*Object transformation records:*
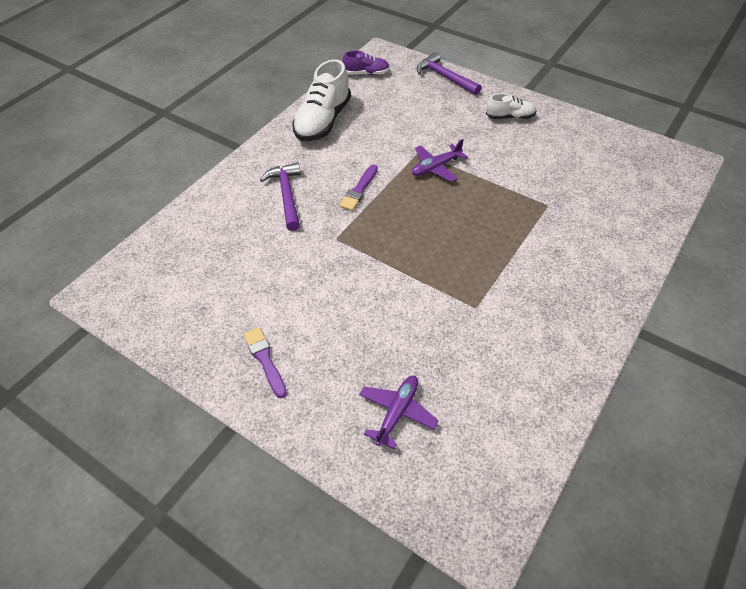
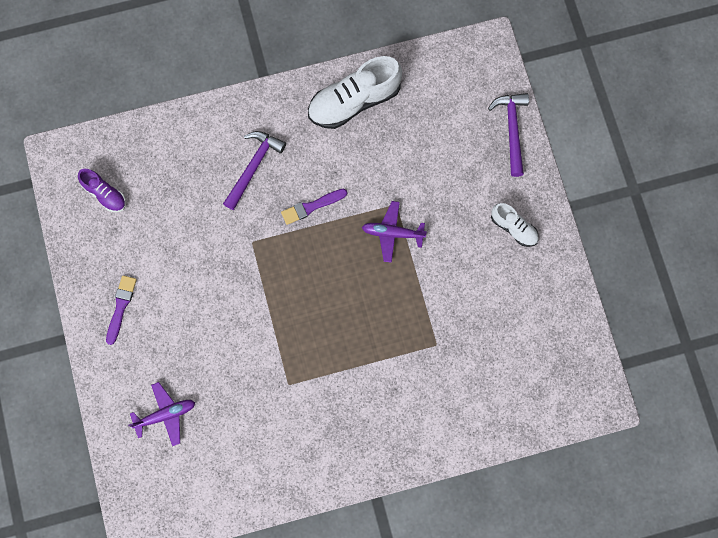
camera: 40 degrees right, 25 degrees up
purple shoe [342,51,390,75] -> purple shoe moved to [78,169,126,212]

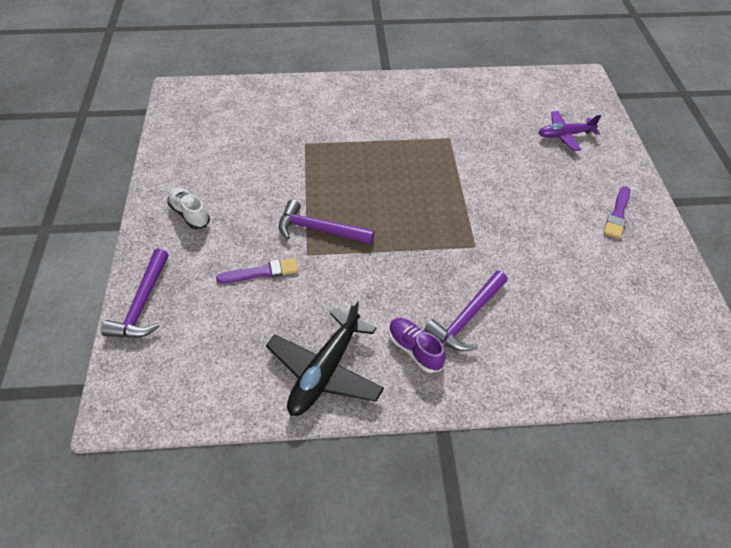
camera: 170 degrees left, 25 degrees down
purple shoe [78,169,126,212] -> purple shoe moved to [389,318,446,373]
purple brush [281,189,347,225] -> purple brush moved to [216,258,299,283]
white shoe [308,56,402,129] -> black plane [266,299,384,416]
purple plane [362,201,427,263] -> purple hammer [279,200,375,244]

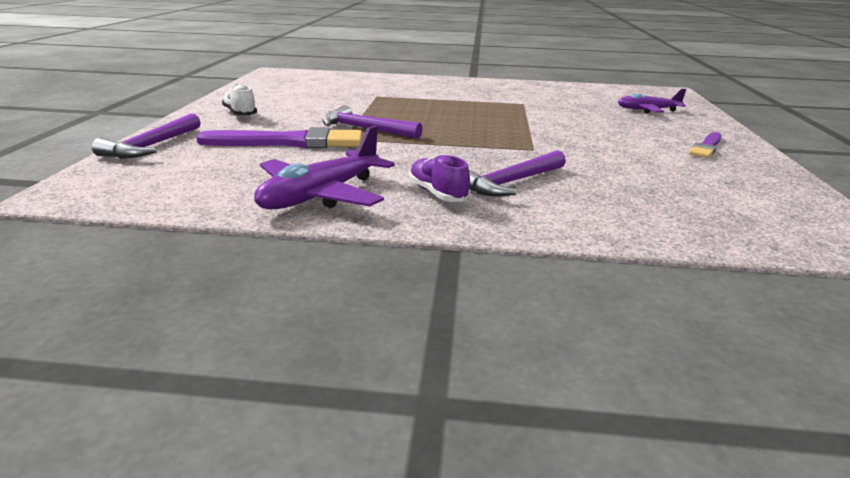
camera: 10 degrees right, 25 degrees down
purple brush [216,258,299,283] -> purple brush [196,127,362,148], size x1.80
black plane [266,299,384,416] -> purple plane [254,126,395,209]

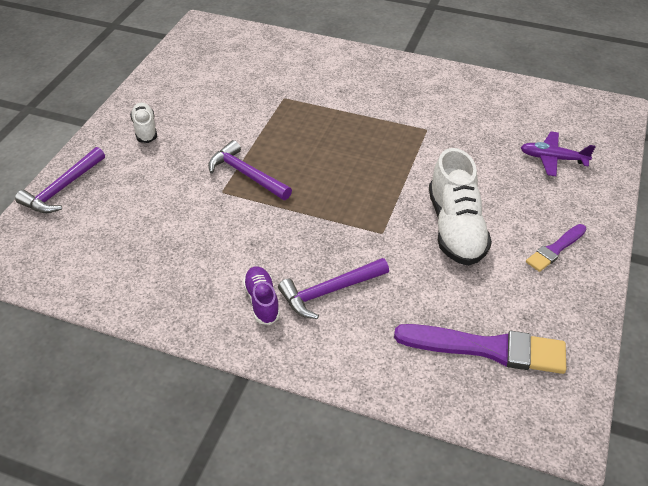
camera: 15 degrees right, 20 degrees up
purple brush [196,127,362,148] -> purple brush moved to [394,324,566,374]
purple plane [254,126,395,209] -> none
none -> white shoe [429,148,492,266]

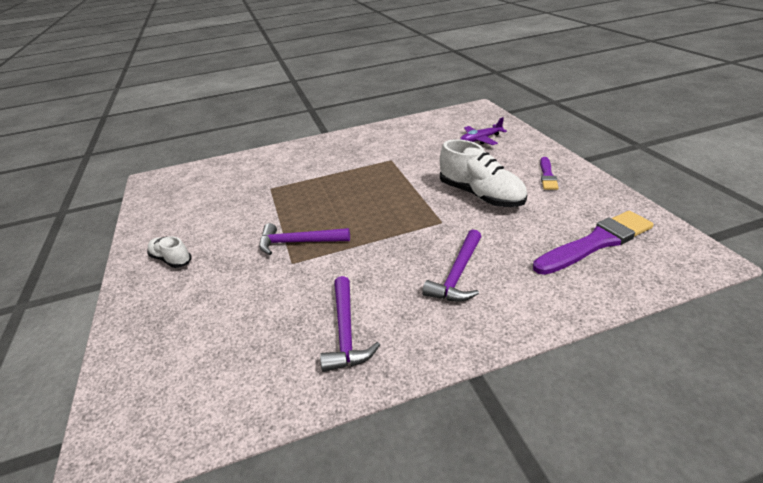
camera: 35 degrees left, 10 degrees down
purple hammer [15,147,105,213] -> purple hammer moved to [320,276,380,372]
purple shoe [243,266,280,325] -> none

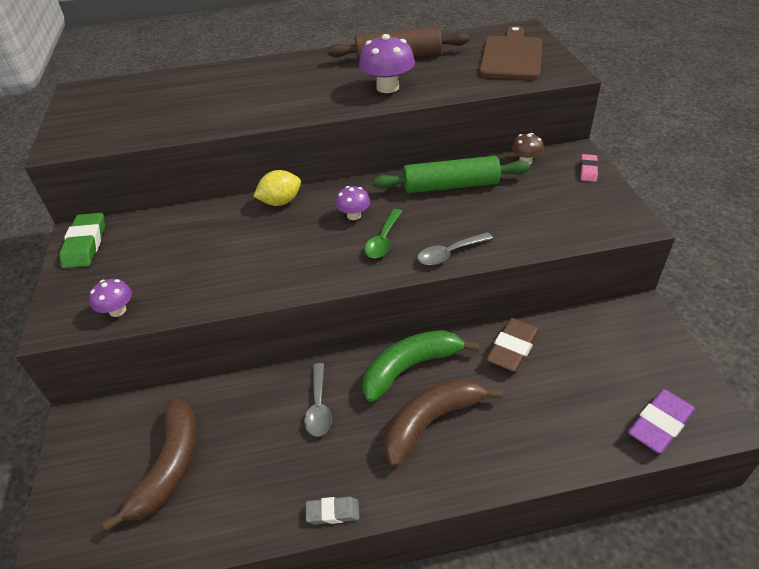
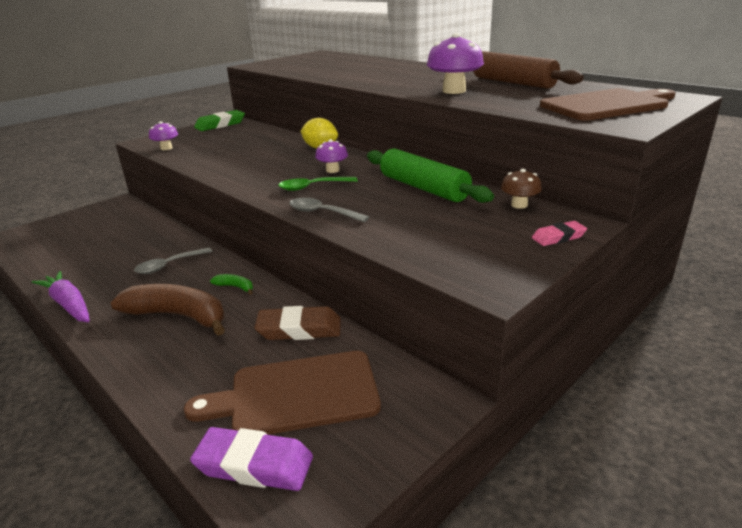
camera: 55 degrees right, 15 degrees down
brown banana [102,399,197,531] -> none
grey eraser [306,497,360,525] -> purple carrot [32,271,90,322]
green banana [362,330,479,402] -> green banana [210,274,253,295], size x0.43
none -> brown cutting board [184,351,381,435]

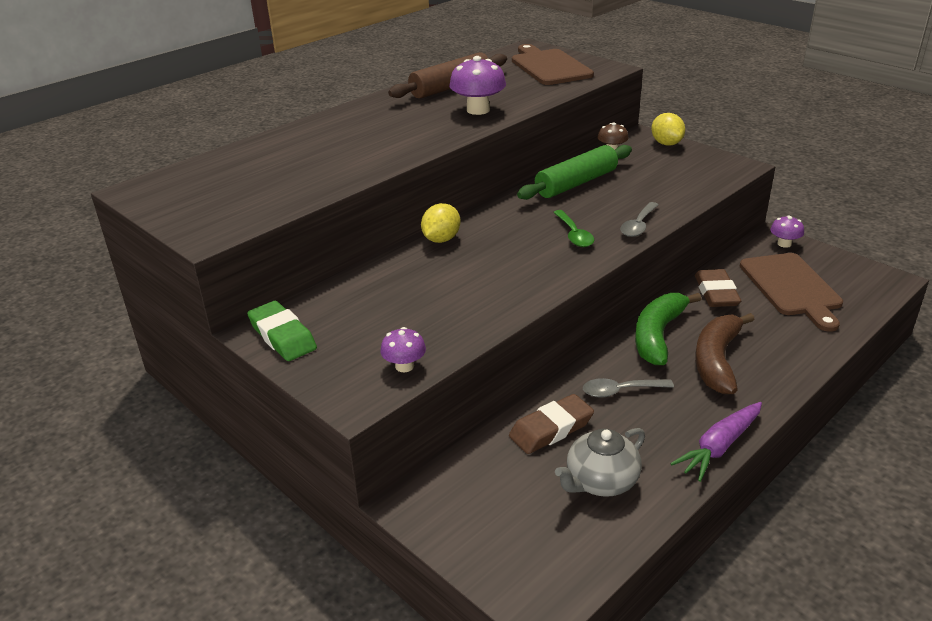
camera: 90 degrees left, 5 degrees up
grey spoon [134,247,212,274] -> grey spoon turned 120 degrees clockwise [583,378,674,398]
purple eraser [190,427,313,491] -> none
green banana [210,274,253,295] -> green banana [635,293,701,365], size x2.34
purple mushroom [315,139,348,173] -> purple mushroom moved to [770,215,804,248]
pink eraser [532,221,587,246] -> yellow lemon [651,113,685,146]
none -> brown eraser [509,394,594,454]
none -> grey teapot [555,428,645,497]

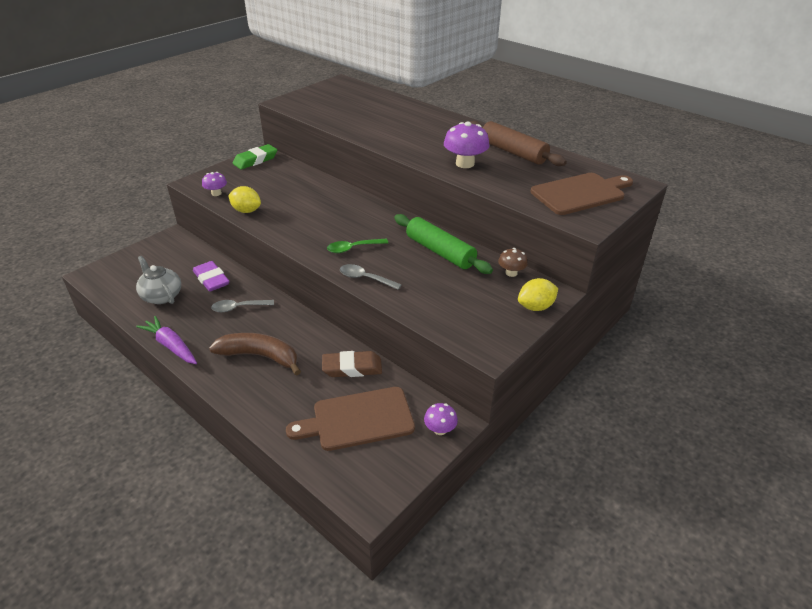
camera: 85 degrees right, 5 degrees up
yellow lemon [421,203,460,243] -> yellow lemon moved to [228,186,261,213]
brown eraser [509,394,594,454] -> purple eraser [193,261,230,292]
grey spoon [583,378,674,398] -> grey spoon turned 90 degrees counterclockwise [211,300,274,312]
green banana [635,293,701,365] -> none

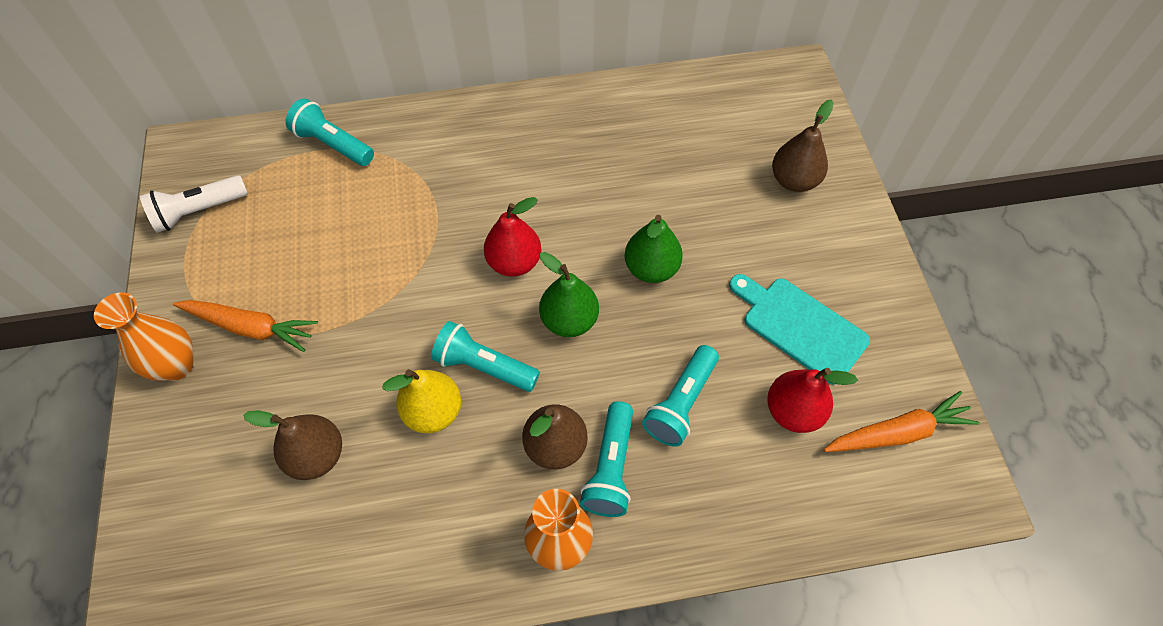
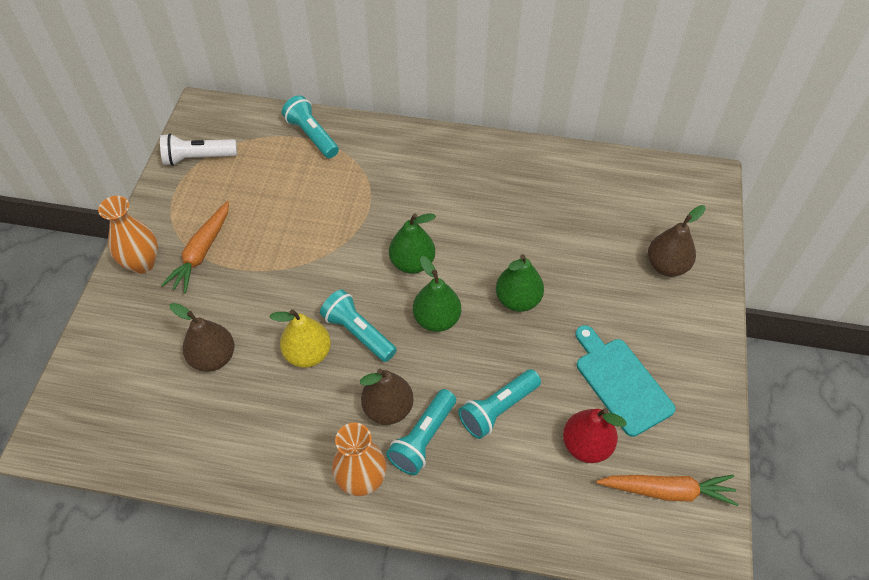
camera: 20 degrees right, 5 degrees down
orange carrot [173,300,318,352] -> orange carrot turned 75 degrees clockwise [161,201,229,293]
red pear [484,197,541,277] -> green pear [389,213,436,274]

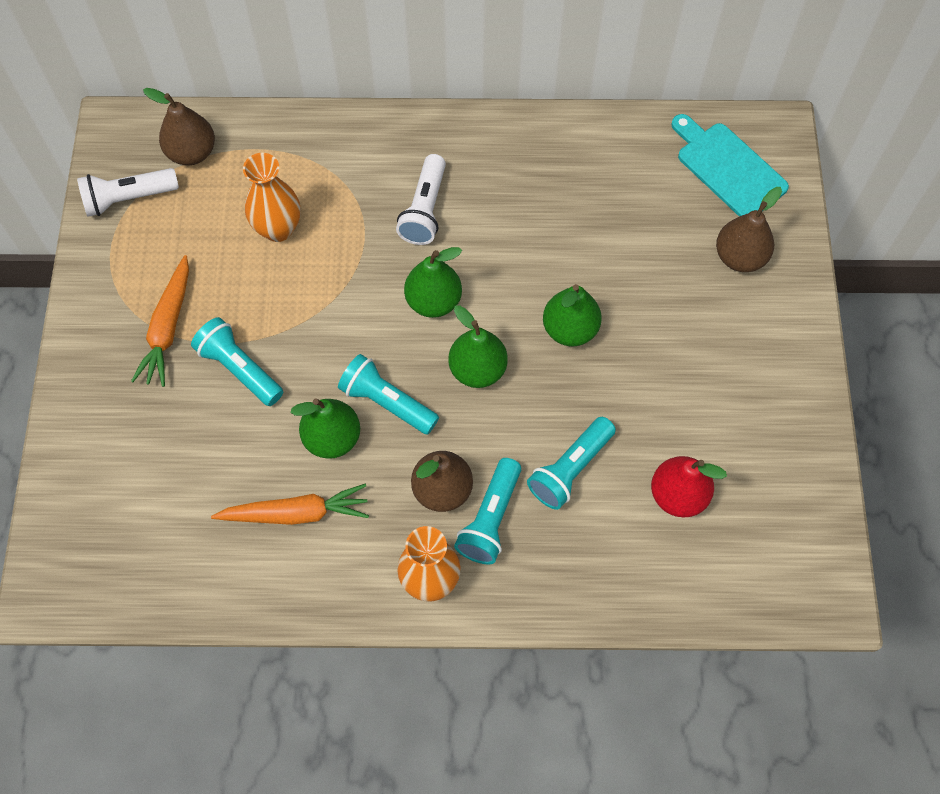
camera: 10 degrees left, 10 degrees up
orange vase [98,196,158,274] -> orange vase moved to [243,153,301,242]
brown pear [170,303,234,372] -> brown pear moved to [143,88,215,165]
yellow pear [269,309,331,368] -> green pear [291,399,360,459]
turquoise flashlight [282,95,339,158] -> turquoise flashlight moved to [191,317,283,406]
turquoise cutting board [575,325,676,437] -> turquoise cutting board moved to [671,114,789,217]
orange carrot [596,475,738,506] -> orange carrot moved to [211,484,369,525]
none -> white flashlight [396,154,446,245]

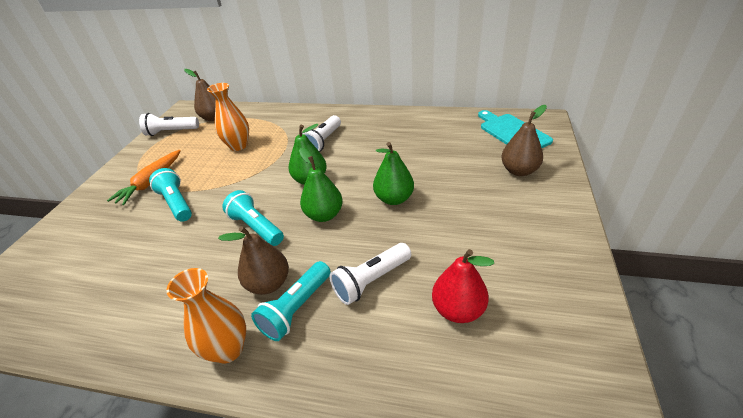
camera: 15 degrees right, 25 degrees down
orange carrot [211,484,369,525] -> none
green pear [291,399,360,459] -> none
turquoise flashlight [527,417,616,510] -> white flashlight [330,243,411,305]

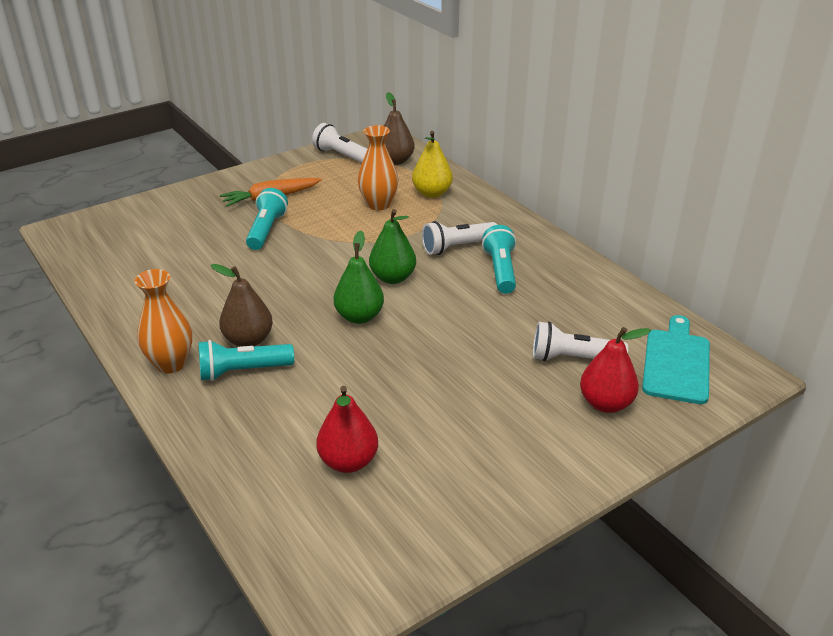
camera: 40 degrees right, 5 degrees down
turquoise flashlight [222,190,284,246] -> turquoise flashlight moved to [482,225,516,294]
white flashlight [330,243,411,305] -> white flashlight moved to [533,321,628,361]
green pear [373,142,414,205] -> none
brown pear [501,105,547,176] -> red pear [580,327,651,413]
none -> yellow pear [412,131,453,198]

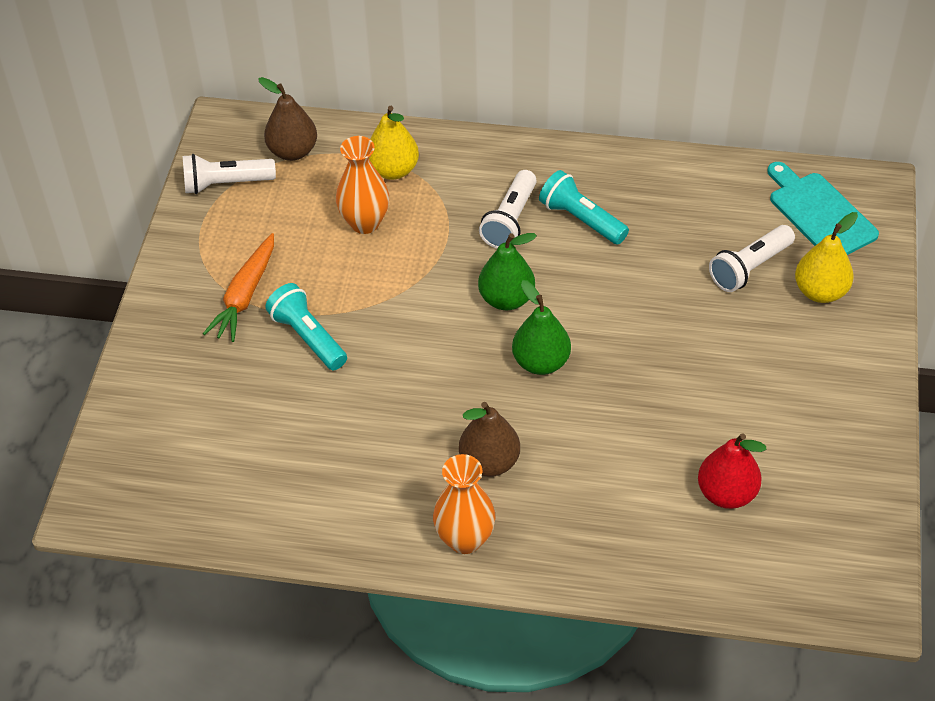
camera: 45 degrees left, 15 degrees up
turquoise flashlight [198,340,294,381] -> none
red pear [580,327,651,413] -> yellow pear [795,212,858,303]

*The task:* An exact retyping of each record, with no pictures, is the answer required.

*Problem solution:*
camera: 40 degrees right, 25 degrees up
purple shoe [342,51,390,75] -> purple shoe moved to [78,169,126,212]

camera: 170 degrees left, 25 degrees down
purple shoe [78,169,126,212] -> purple shoe moved to [389,318,446,373]
purple brush [281,189,347,225] -> purple brush moved to [216,258,299,283]
white shoe [308,56,402,129] -> black plane [266,299,384,416]
purple plane [362,201,427,263] -> purple hammer [279,200,375,244]

camera: 10 degrees right, 25 degrees down
purple brush [216,258,299,283] -> purple brush [196,127,362,148], size x1.80
black plane [266,299,384,416] -> purple plane [254,126,395,209]

camera: 15 degrees right, 20 degrees up
purple brush [196,127,362,148] -> purple brush moved to [394,324,566,374]
purple plane [254,126,395,209] -> none
none -> white shoe [429,148,492,266]

camera: 35 degrees left, 10 degrees down
purple hammer [15,147,105,213] -> purple hammer moved to [320,276,380,372]
purple shoe [243,266,280,325] -> none

camera: 55 degrees right, 15 degrees down
brown banana [102,399,197,531] -> none
grey eraser [306,497,360,525] -> purple carrot [32,271,90,322]
green banana [362,330,479,402] -> green banana [210,274,253,295], size x0.43
none -> brown cutting board [184,351,381,435]

camera: 90 degrees left, 5 degrees up
grey spoon [134,247,212,274] -> grey spoon turned 120 degrees clockwise [583,378,674,398]
purple eraser [190,427,313,491] -> none
green banana [210,274,253,295] -> green banana [635,293,701,365], size x2.34
purple mushroom [315,139,348,173] -> purple mushroom moved to [770,215,804,248]
pink eraser [532,221,587,246] -> yellow lemon [651,113,685,146]
none -> brown eraser [509,394,594,454]
none -> grey teapot [555,428,645,497]

camera: 85 degrees right, 5 degrees up
yellow lemon [421,203,460,243] -> yellow lemon moved to [228,186,261,213]
brown eraser [509,394,594,454] -> purple eraser [193,261,230,292]
grey spoon [583,378,674,398] -> grey spoon turned 90 degrees counterclockwise [211,300,274,312]
green banana [635,293,701,365] -> none

camera: 20 degrees right, 5 degrees down
orange carrot [173,300,318,352] -> orange carrot turned 75 degrees clockwise [161,201,229,293]
red pear [484,197,541,277] -> green pear [389,213,436,274]

camera: 10 degrees left, 10 degrees up
orange vase [98,196,158,274] -> orange vase moved to [243,153,301,242]
brown pear [170,303,234,372] -> brown pear moved to [143,88,215,165]
yellow pear [269,309,331,368] -> green pear [291,399,360,459]
turquoise flashlight [282,95,339,158] -> turquoise flashlight moved to [191,317,283,406]
turquoise cutting board [575,325,676,437] -> turquoise cutting board moved to [671,114,789,217]
orange carrot [596,475,738,506] -> orange carrot moved to [211,484,369,525]
none -> white flashlight [396,154,446,245]

camera: 15 degrees right, 25 degrees down
orange carrot [211,484,369,525] -> none
green pear [291,399,360,459] -> none
turquoise flashlight [527,417,616,510] -> white flashlight [330,243,411,305]

camera: 40 degrees right, 5 degrees down
turquoise flashlight [222,190,284,246] -> turquoise flashlight moved to [482,225,516,294]
white flashlight [330,243,411,305] -> white flashlight moved to [533,321,628,361]
green pear [373,142,414,205] -> none
brown pear [501,105,547,176] -> red pear [580,327,651,413]
none -> yellow pear [412,131,453,198]

camera: 45 degrees left, 15 degrees up
turquoise flashlight [198,340,294,381] -> none
red pear [580,327,651,413] -> yellow pear [795,212,858,303]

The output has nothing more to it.